> **What needs to be done**
When you reach the line holding "P3 pin 2: GND -> BUF" in the material below, return that line and each one after it, word for word, with the pictures dropped.

- - - -

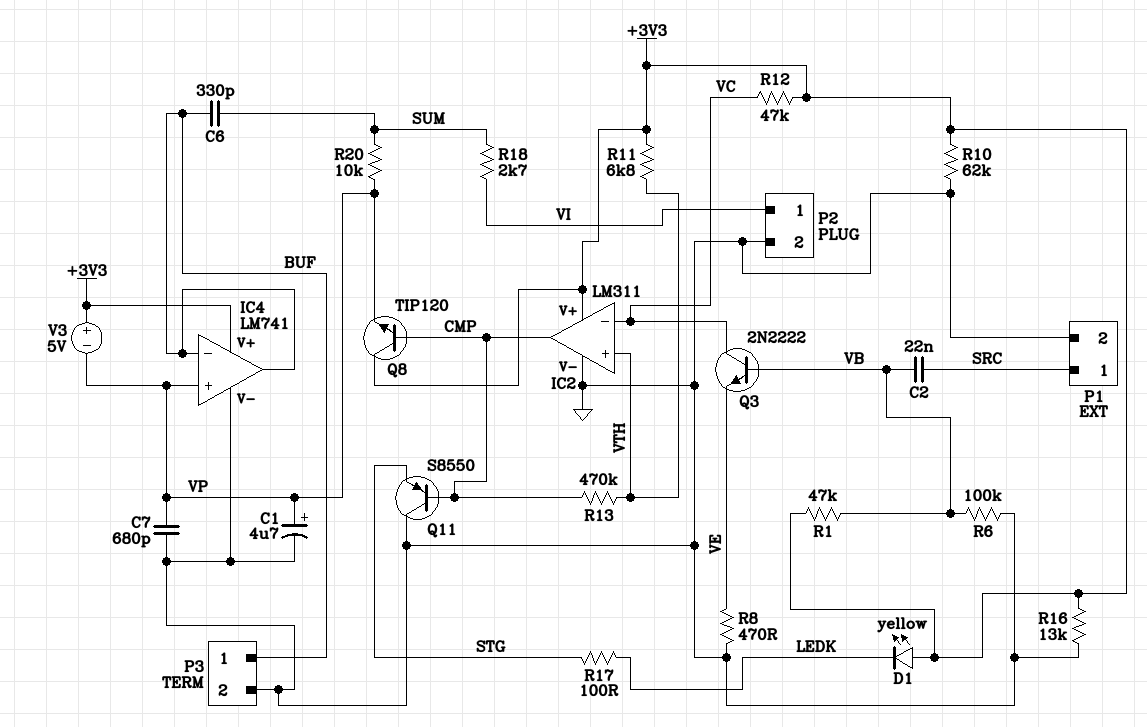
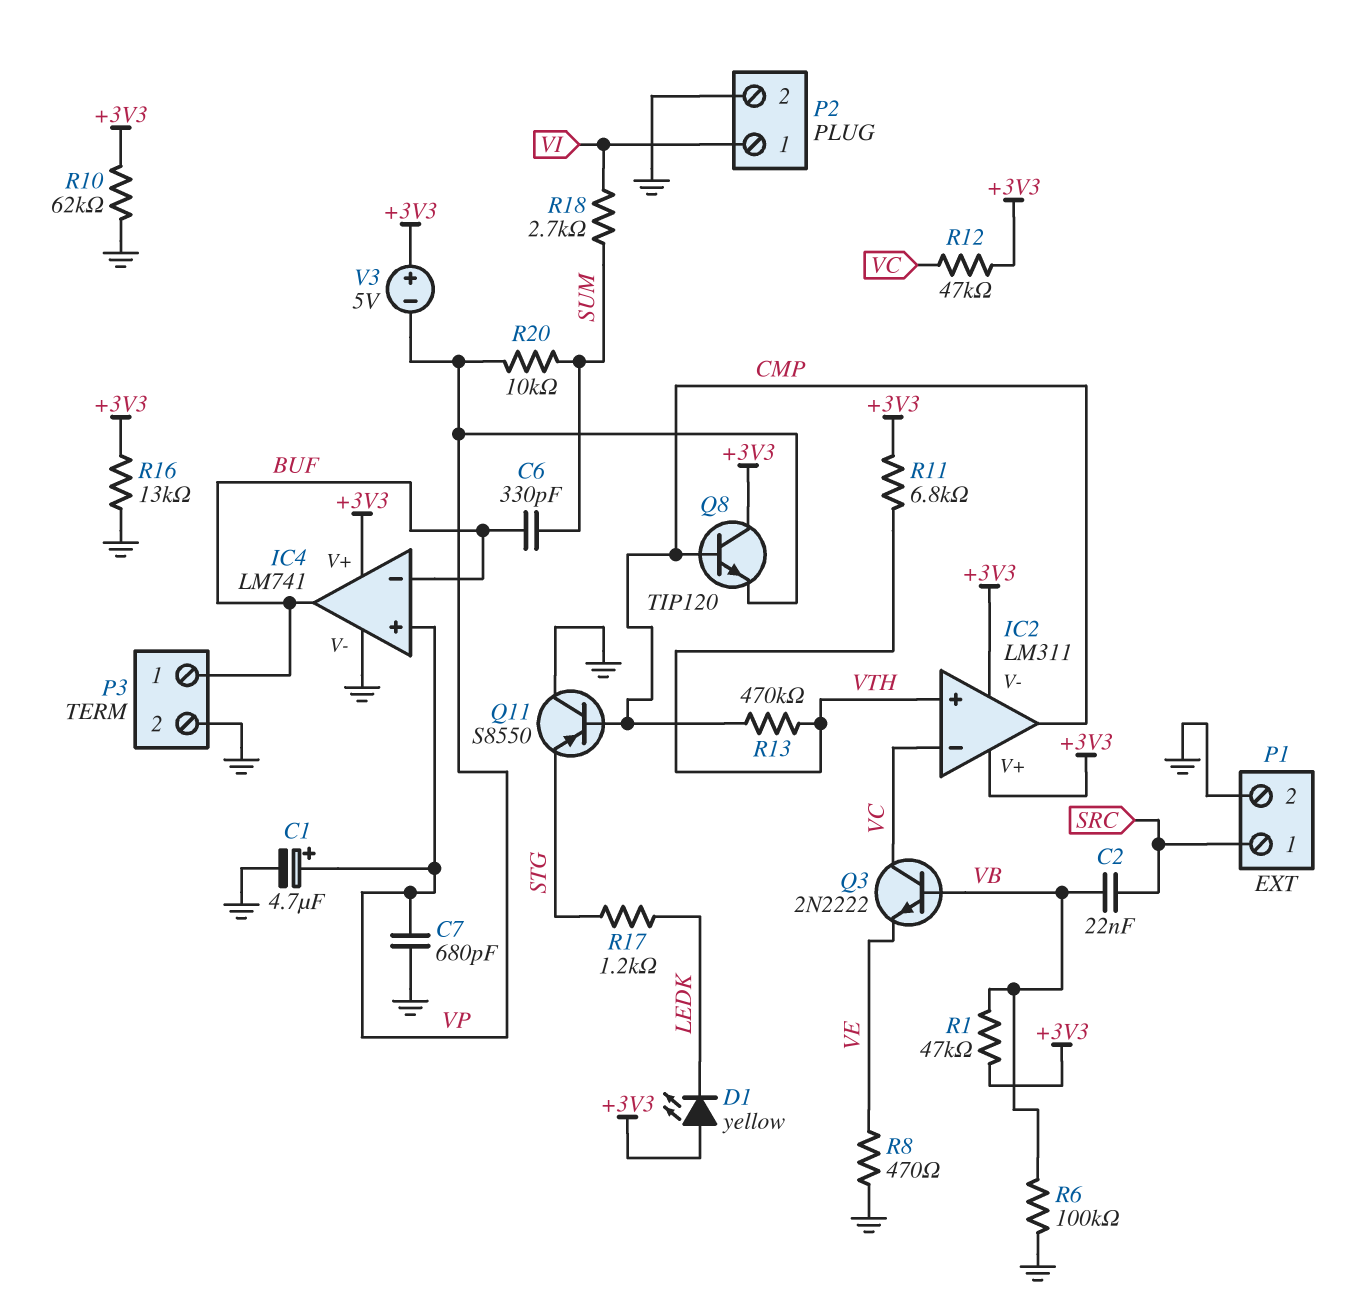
IC2 pin V-: GND -> +3V3
R17: 100 (LEDK, STG) -> 1.2k (LEDK, STG)

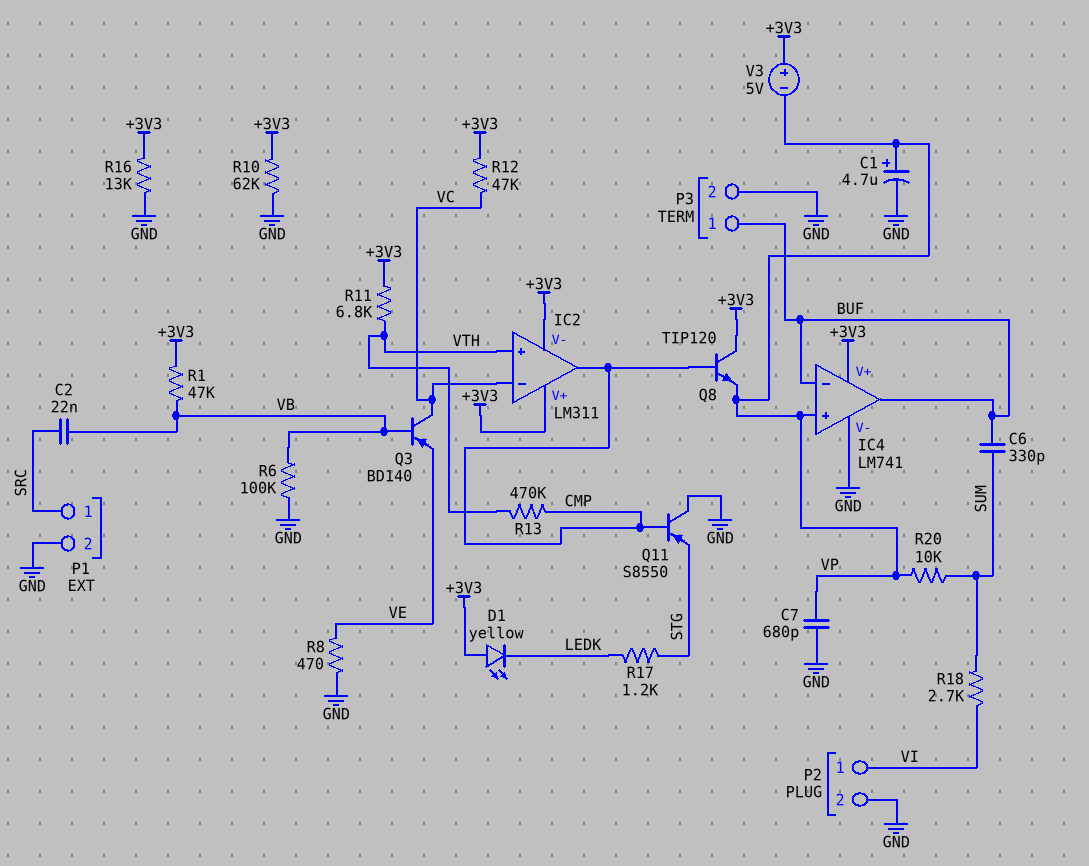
Q3: NPN 2N2222 (B VB, C VC, E VE) -> PNP BD140 (B VB, C VC, E VE)

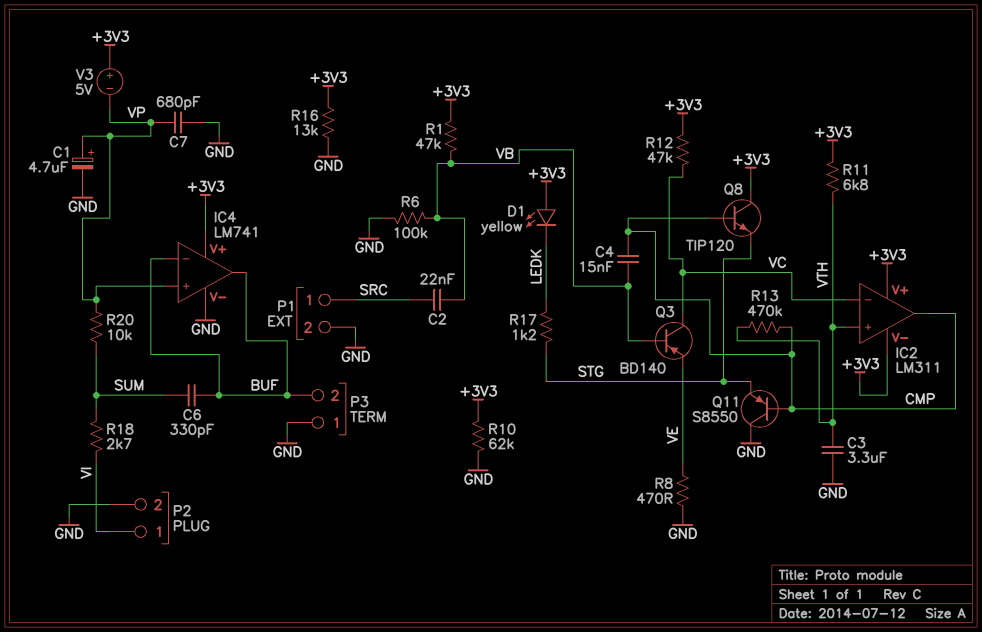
C3: none -> 3.3uF (GND, VTH)
C4: none -> 15nF (CMP, VB)
P3 pin 1: BUF -> GND
P3 pin 2: GND -> BUF
Q8: NPN TIP120 (B CMP, C +3V3, E VP) -> NPN TIP120 (B CMP, C +3V3, E STG)

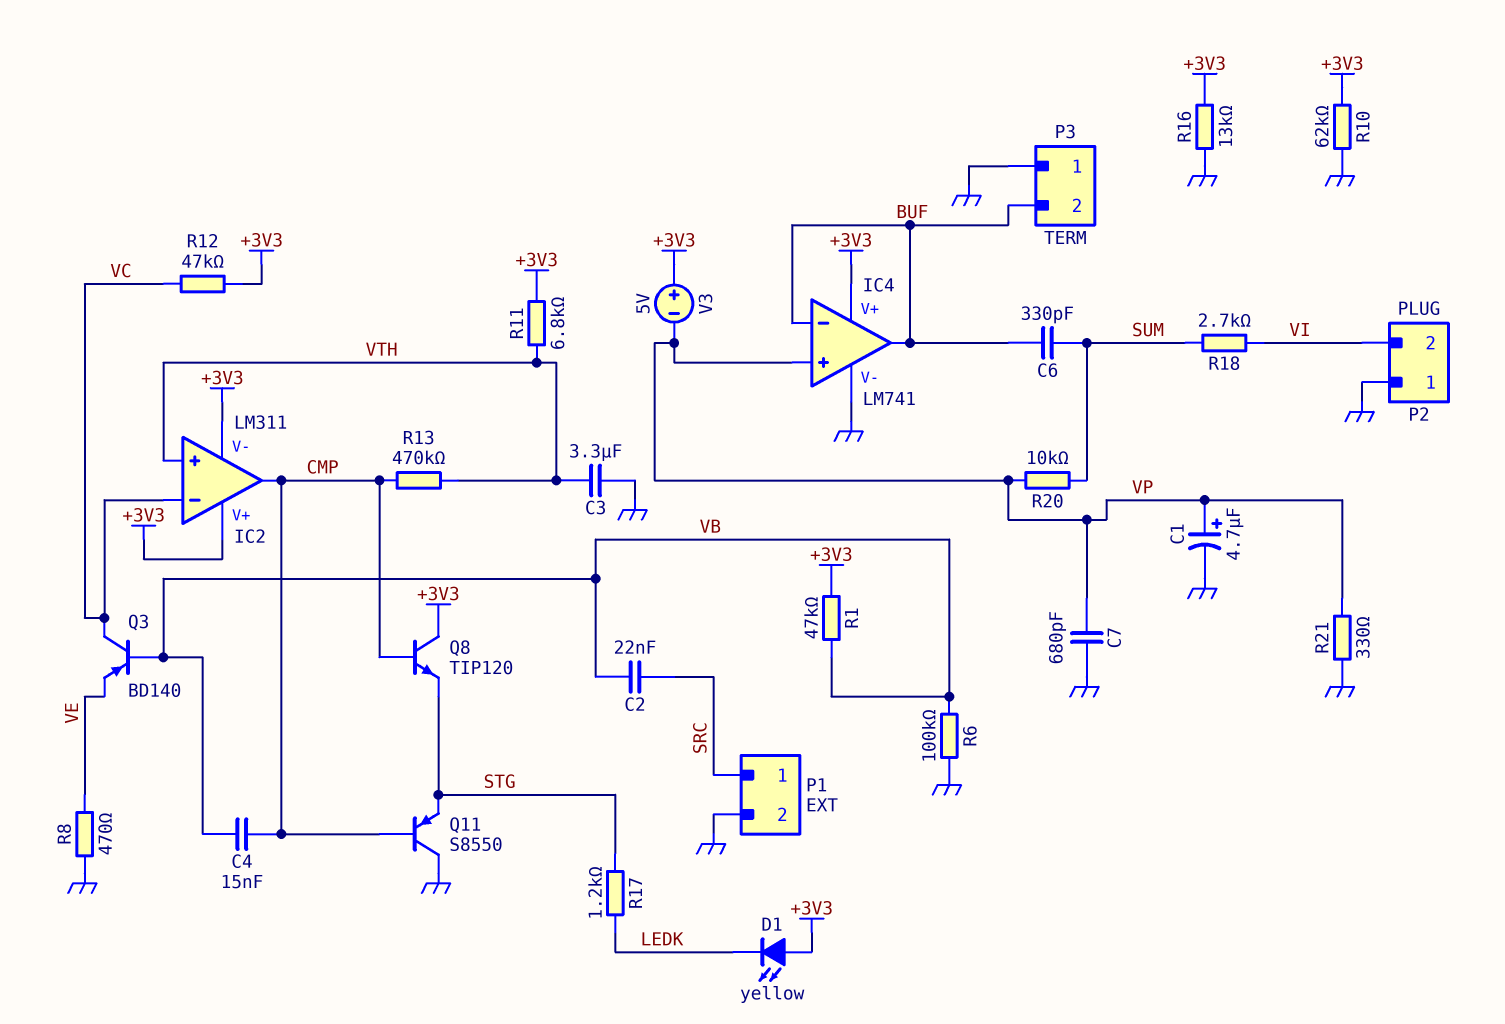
P2 pin 1: VI -> GND
P2 pin 2: GND -> VI
R21: none -> 330 (GND, VP)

- - - -

> **Task response**
P3 pin 2: GND -> BUF
Q8: NPN TIP120 (B CMP, C +3V3, E VP) -> NPN TIP120 (B CMP, C +3V3, E STG)

P2 pin 1: VI -> GND
P2 pin 2: GND -> VI
R21: none -> 330 (GND, VP)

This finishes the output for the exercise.